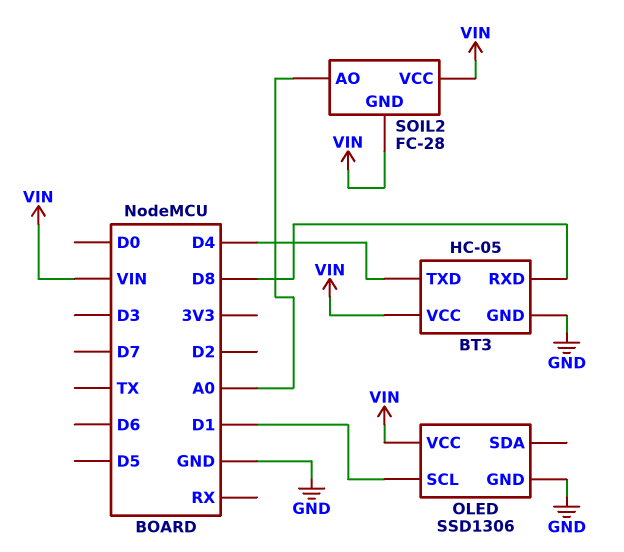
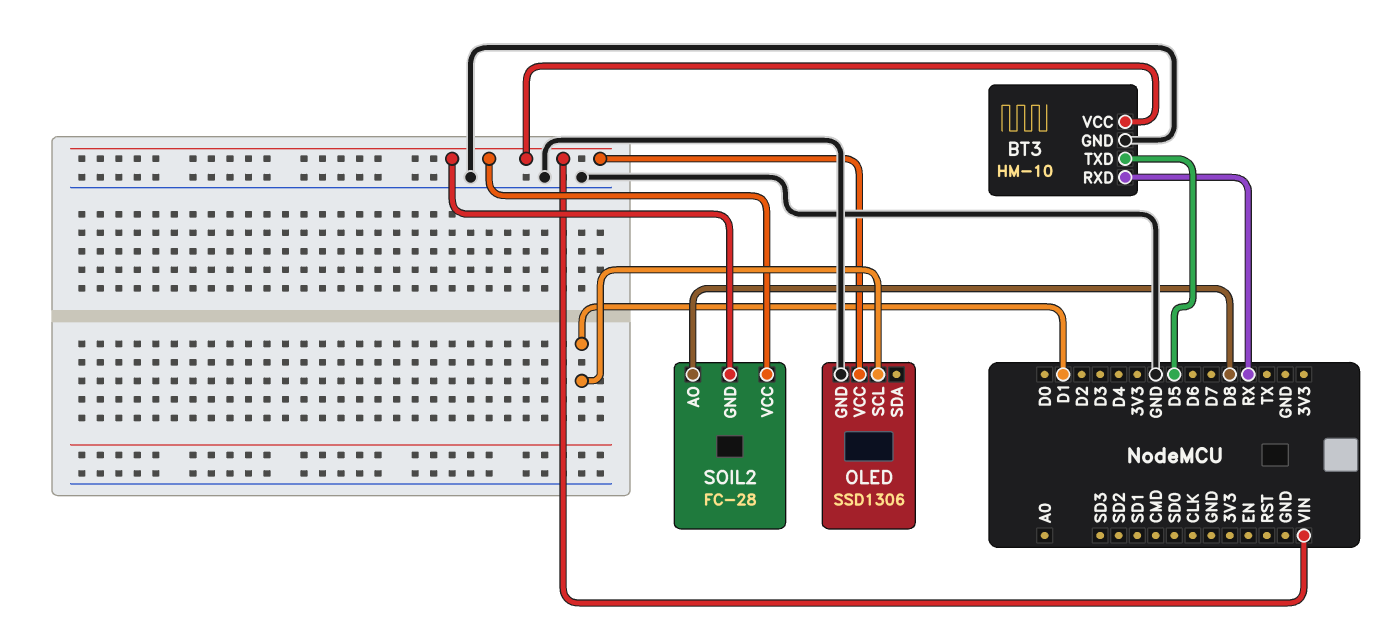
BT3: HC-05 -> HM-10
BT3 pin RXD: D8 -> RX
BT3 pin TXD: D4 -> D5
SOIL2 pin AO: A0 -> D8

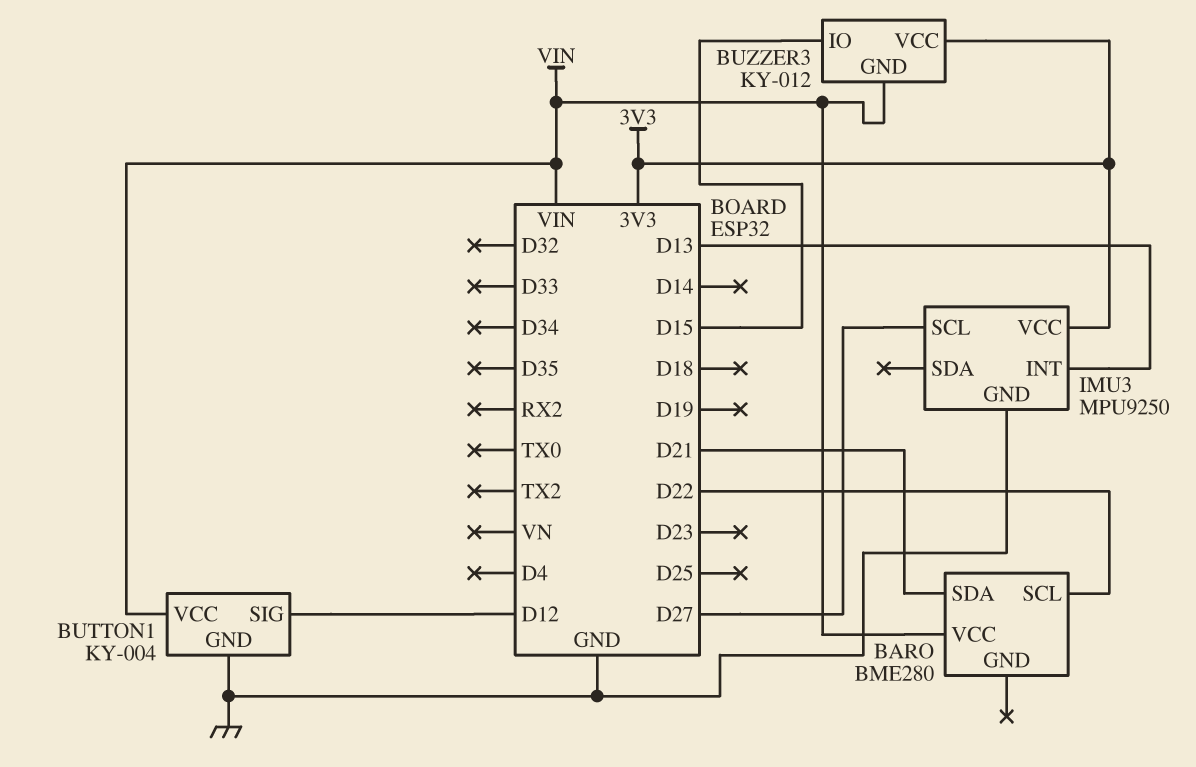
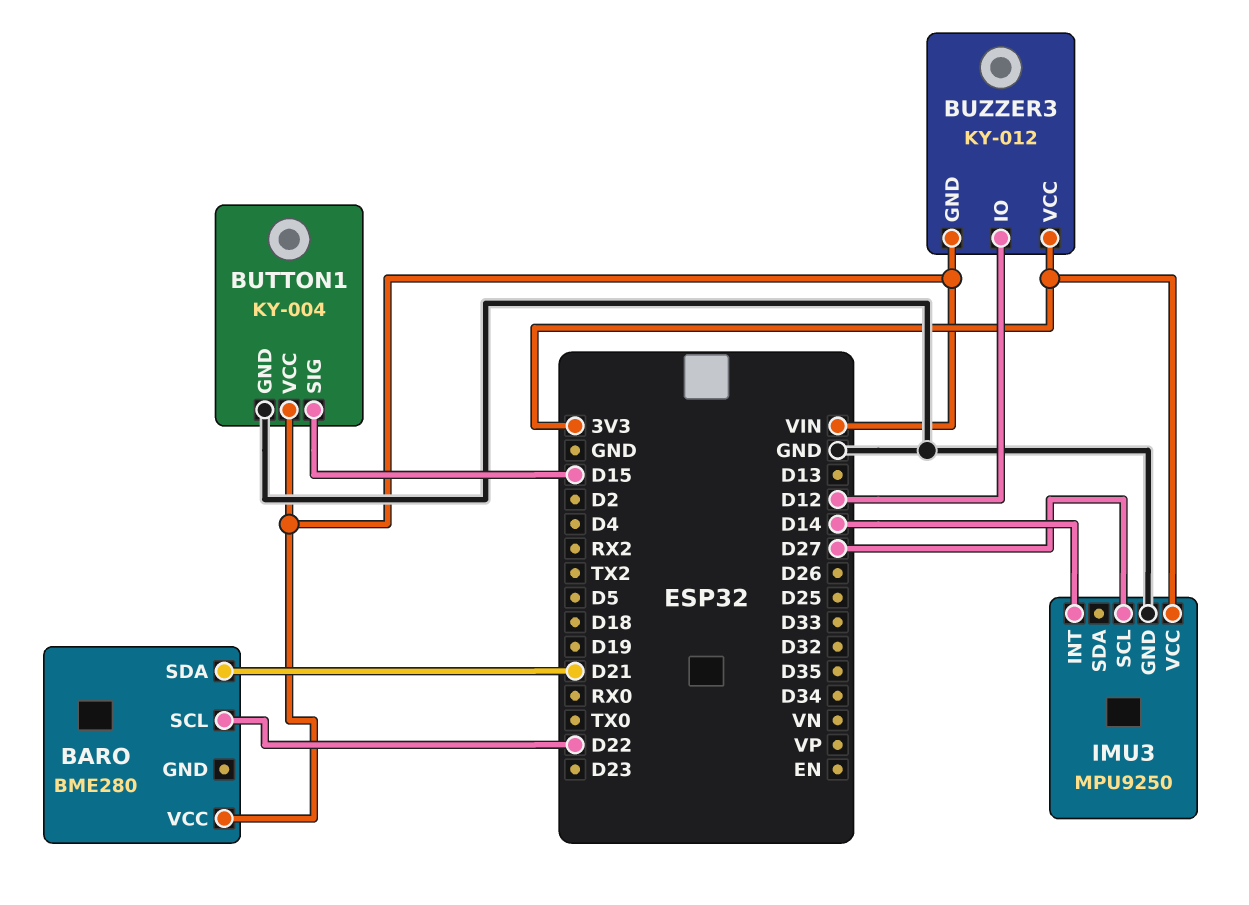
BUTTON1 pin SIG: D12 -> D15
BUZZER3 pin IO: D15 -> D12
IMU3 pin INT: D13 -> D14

*-*-*

» **WORK REQUIRED**
Produce a word-for-word copy of the records, omitting all images.

» **TASK OUTPUT**
BT3: HC-05 -> HM-10
BT3 pin RXD: D8 -> RX
BT3 pin TXD: D4 -> D5
SOIL2 pin AO: A0 -> D8

BUTTON1 pin SIG: D12 -> D15
BUZZER3 pin IO: D15 -> D12
IMU3 pin INT: D13 -> D14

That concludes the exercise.